### [WHAT IS NEEDED]
Which lines of the entries below contain the string "none"? Copy each one.
[[ DATASET ENTRIES, beginning ]]
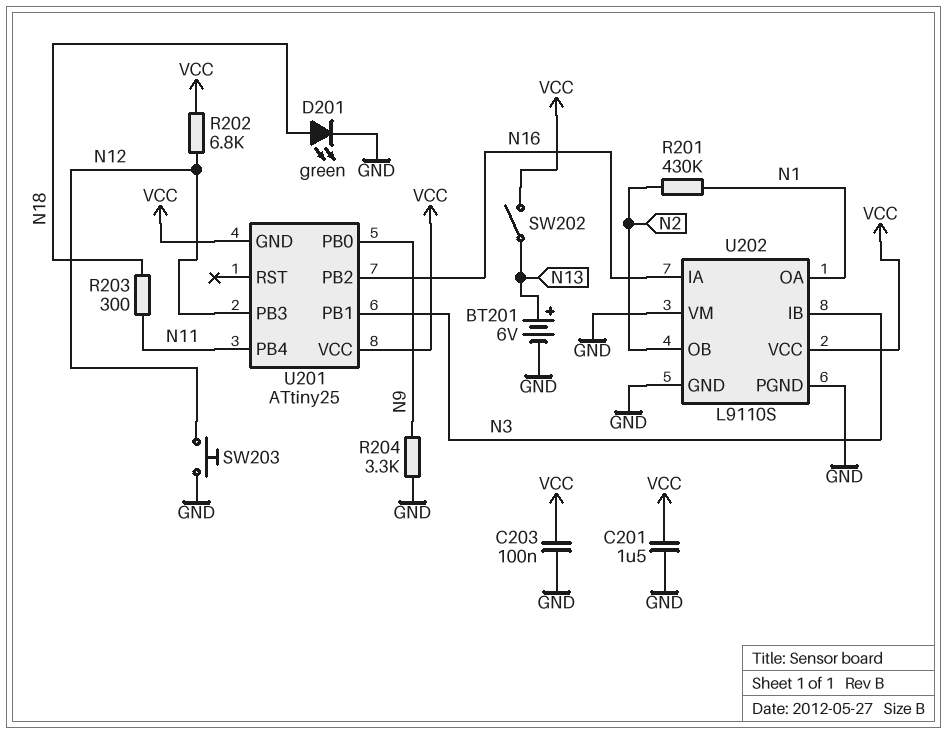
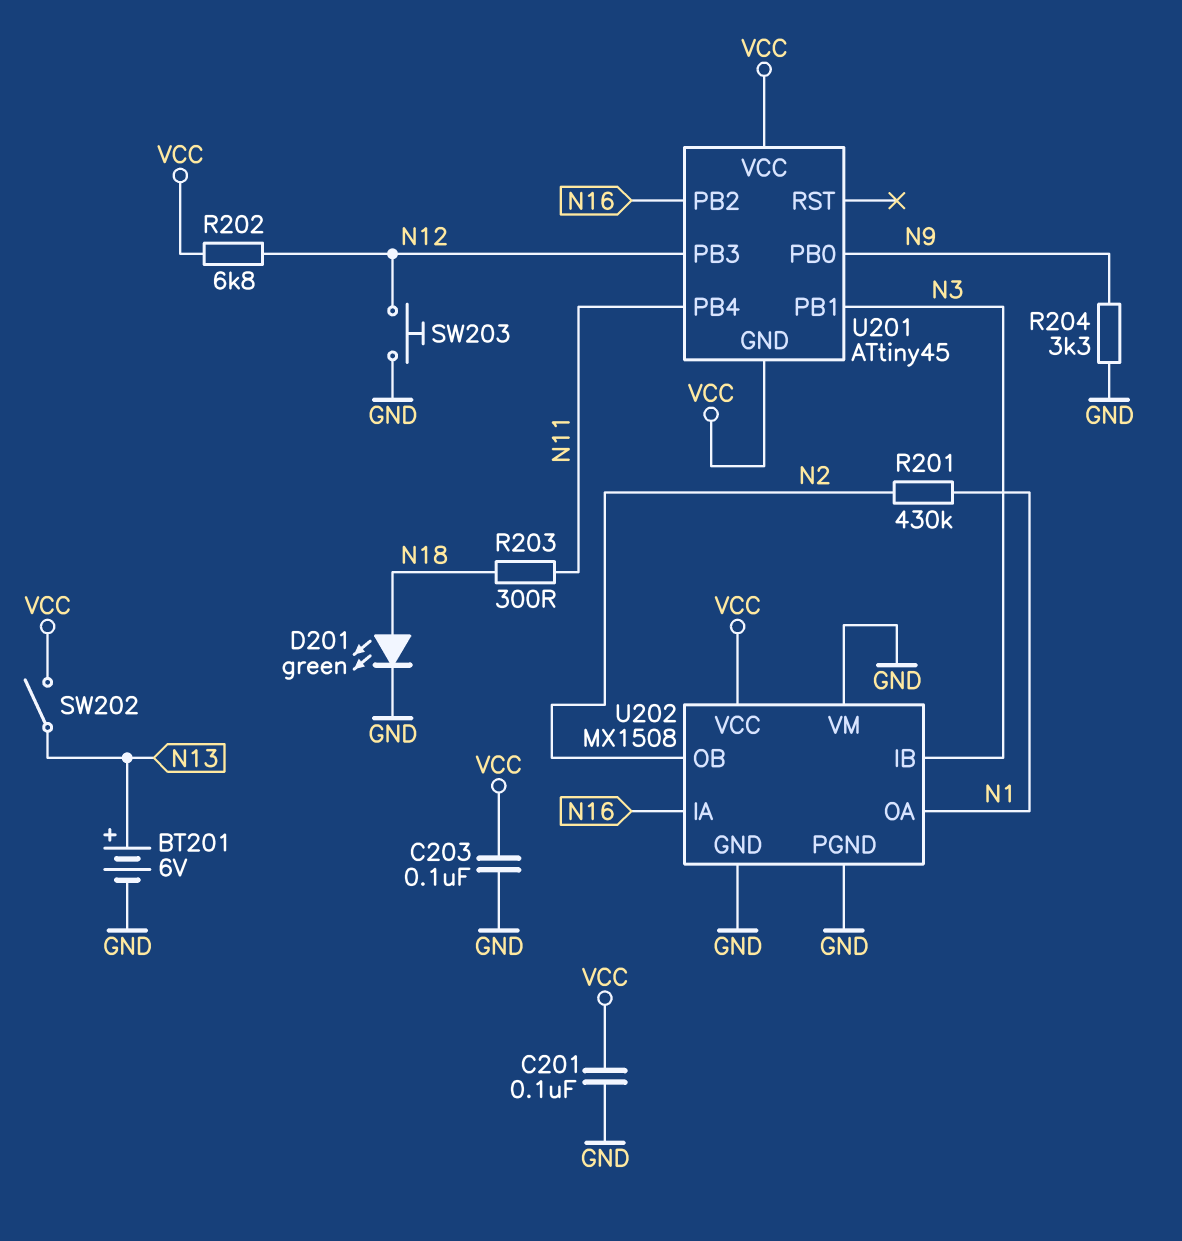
C201: 1.5uF (GND, VCC) -> 100nF (GND, VCC)
U201: ATtiny25 -> ATtiny45
U202: L9110S -> MX1508

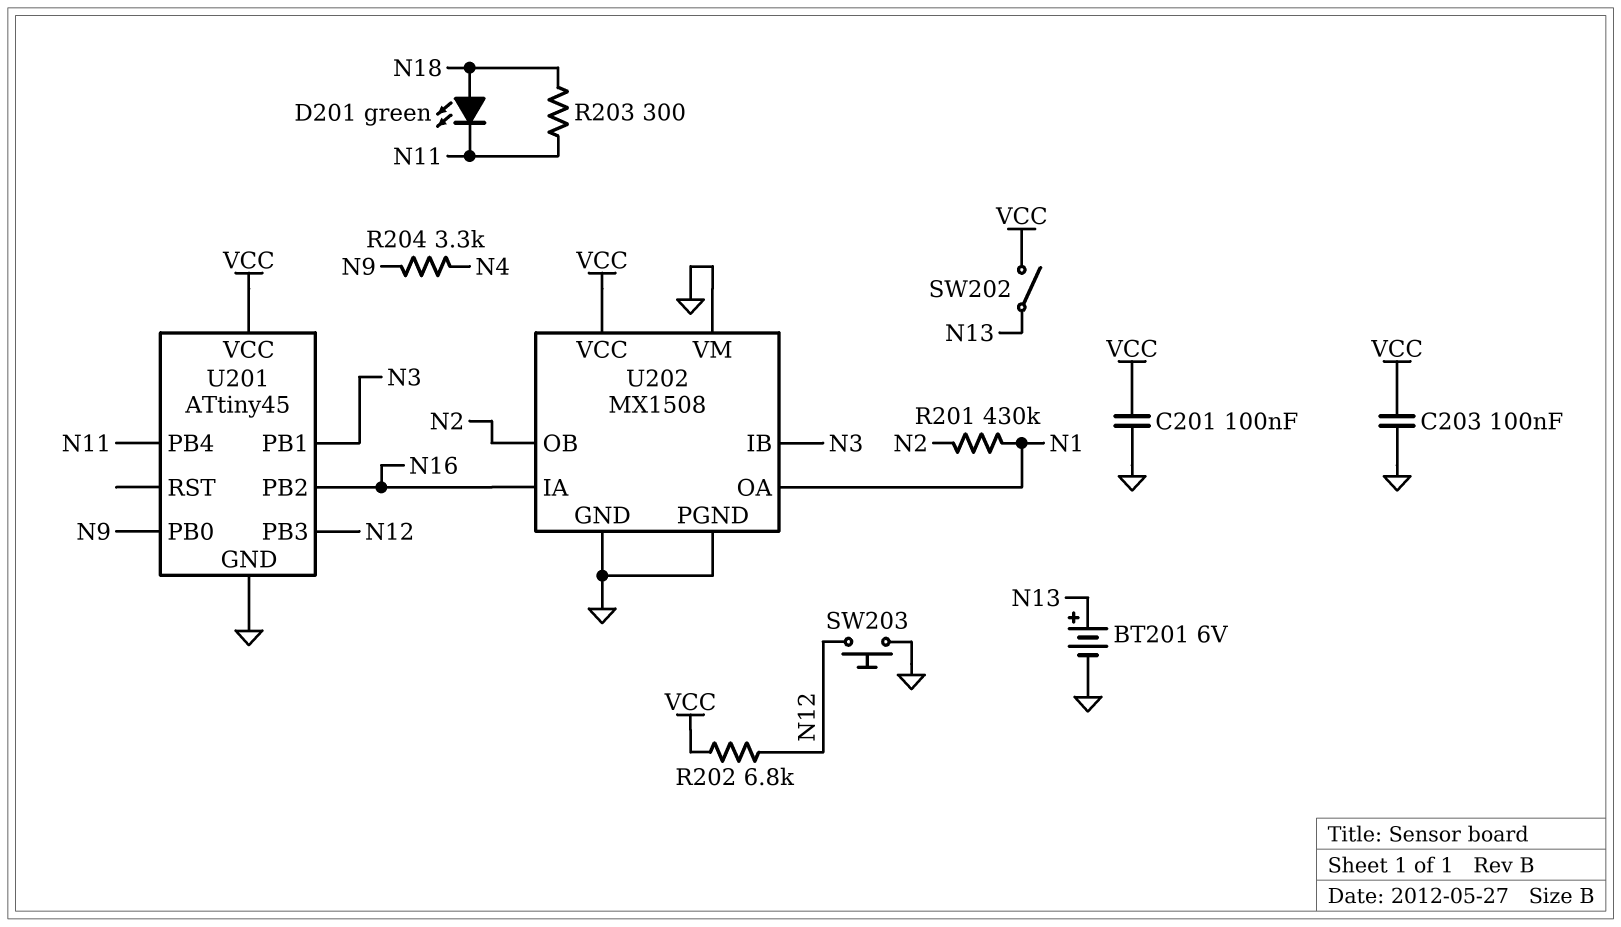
D201: LED green (A N18, K GND) -> LED green (A N18, K N11)
R204: 3.3k (GND, N9) -> 3.3k (N4, N9)
U201 pin GND: VCC -> GND

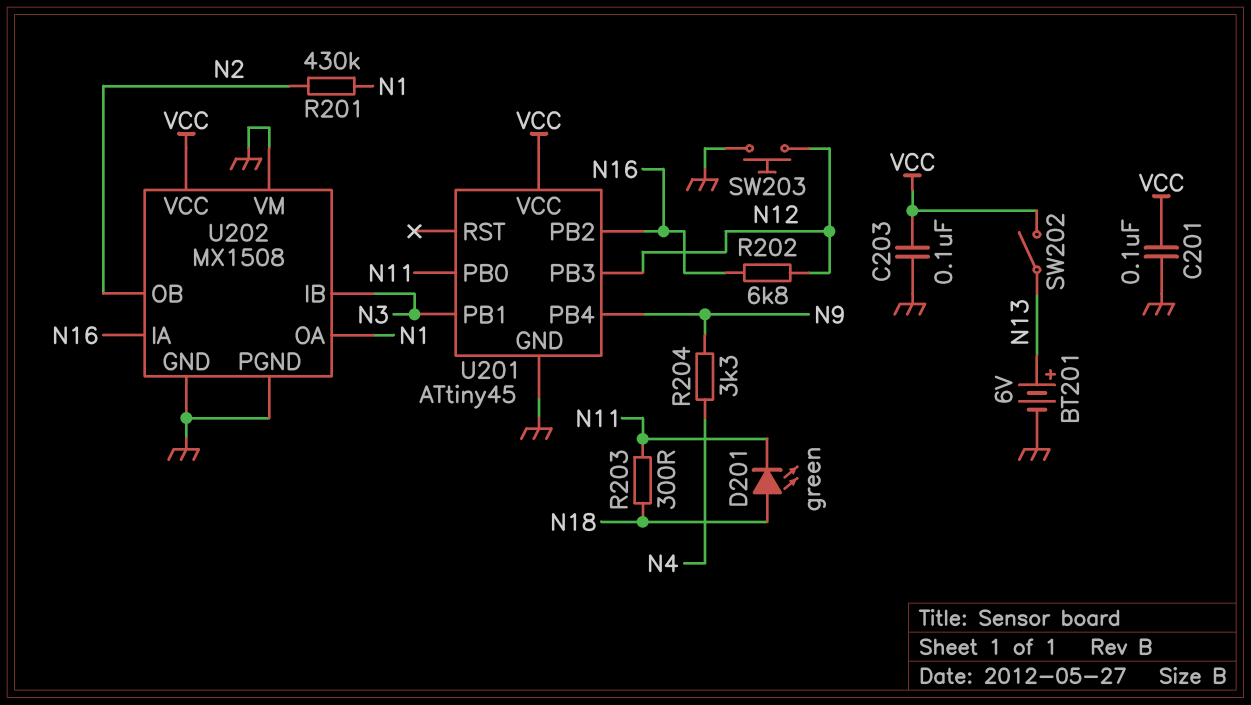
R202: 6.8k (N12, VCC) -> 6.8k (N12, N16)
U201 pin PB0: N9 -> N11
U201 pin PB4: N11 -> N9

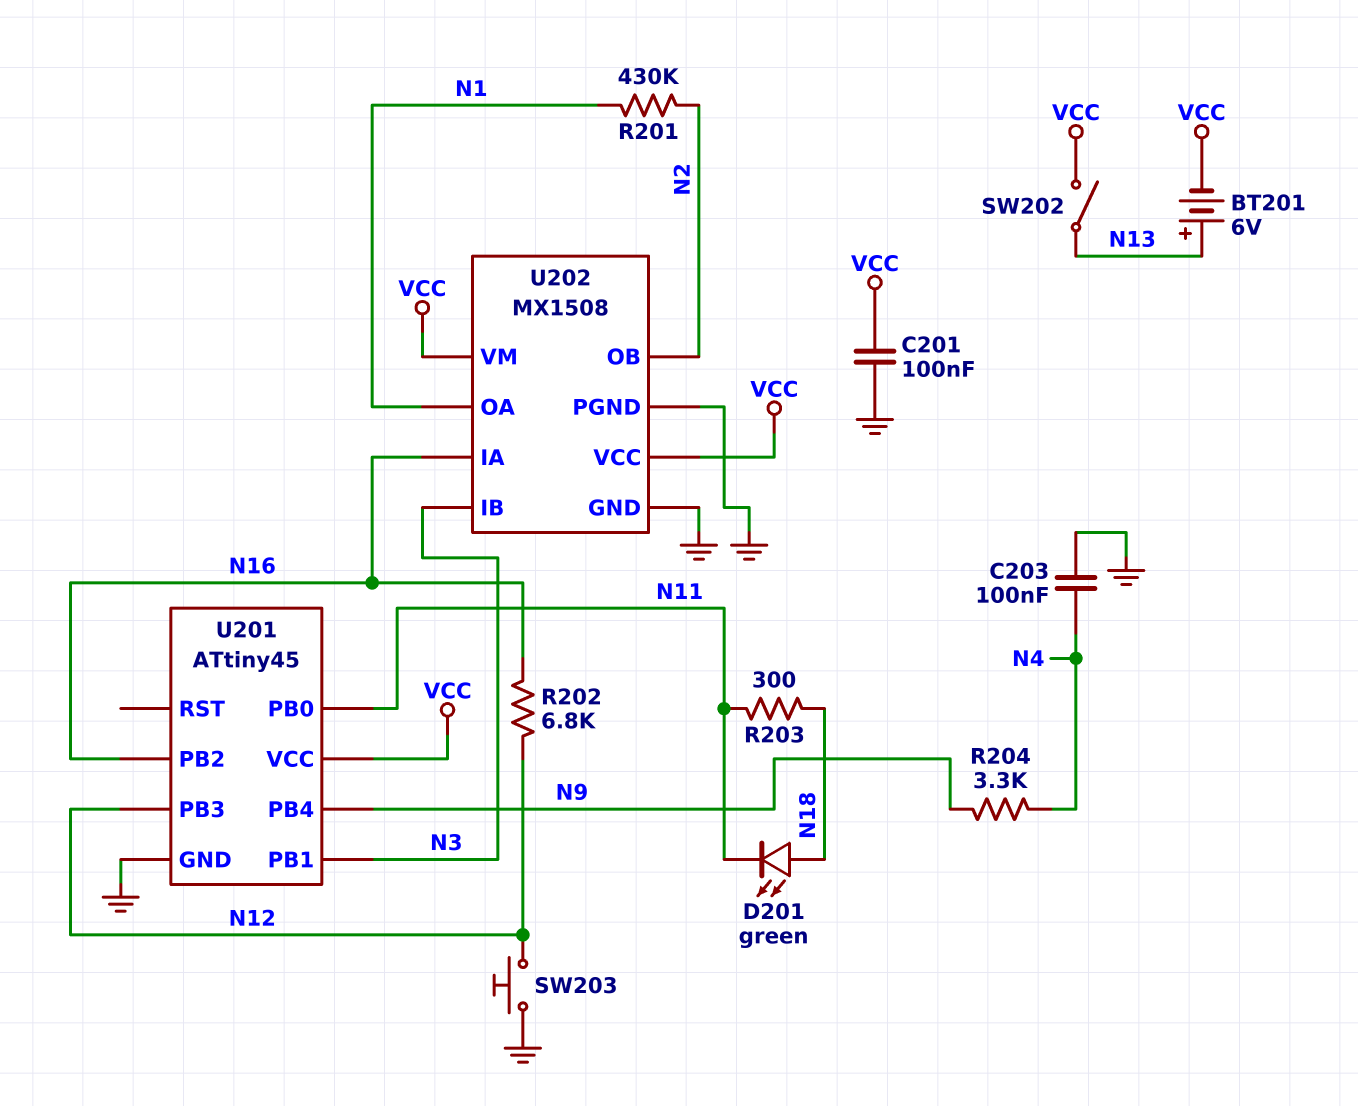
BT201: 6V (plus N13, minus GND) -> 6V (plus N13, minus VCC)
C203: 100nF (GND, VCC) -> 100nF (GND, N4)
U202 pin VM: GND -> VCC

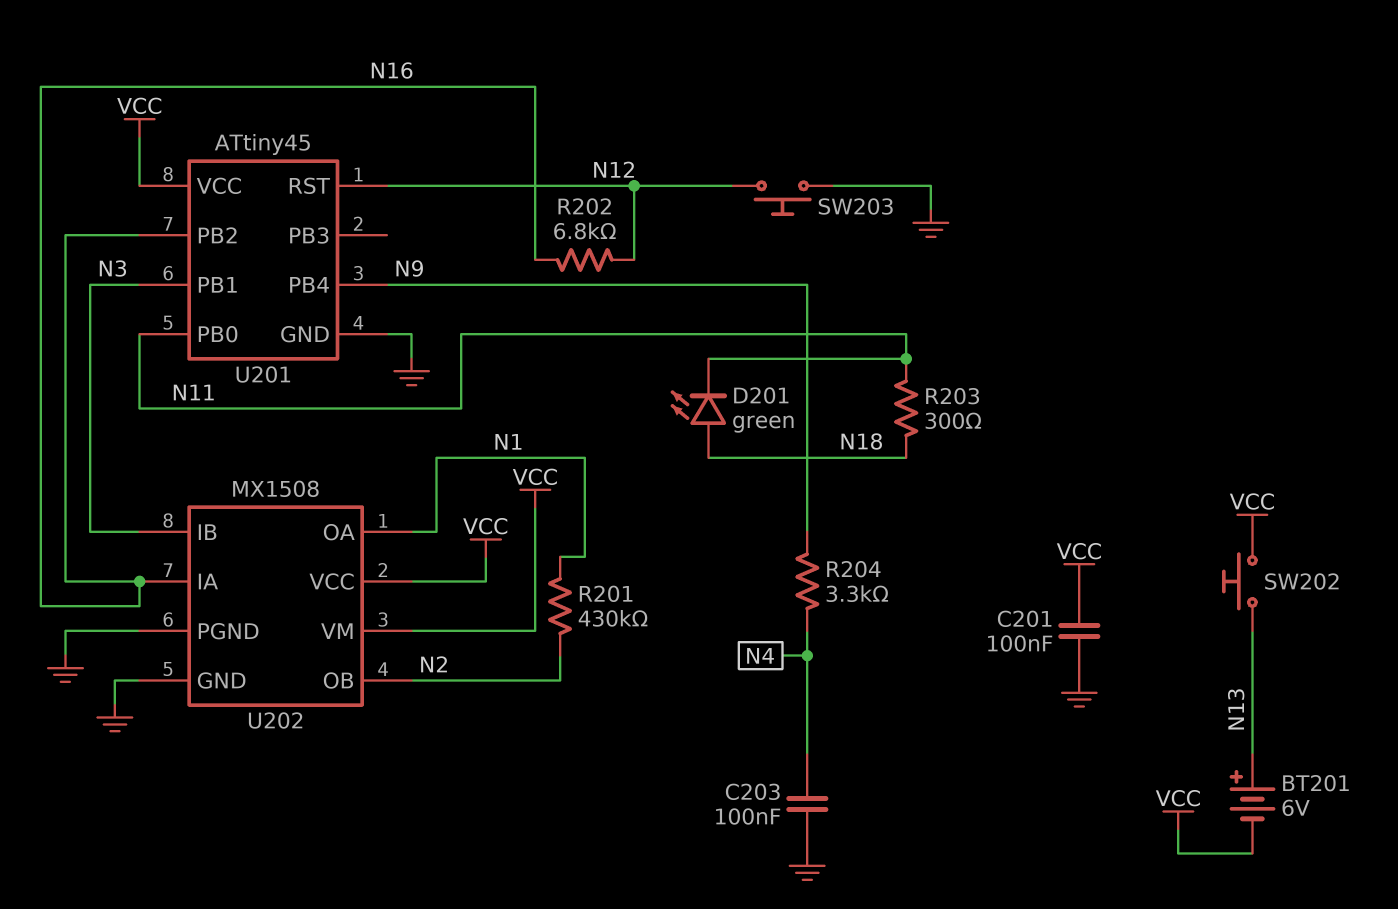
SW202: switch (N13, VCC) -> button (N13, VCC)
U201 pin PB3: N12 -> none
U201 pin RST: none -> N12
[[ DATASET ENTRIES, end ]]
### [EXERCISE OUTPUT]
U201 pin PB3: N12 -> none
U201 pin RST: none -> N12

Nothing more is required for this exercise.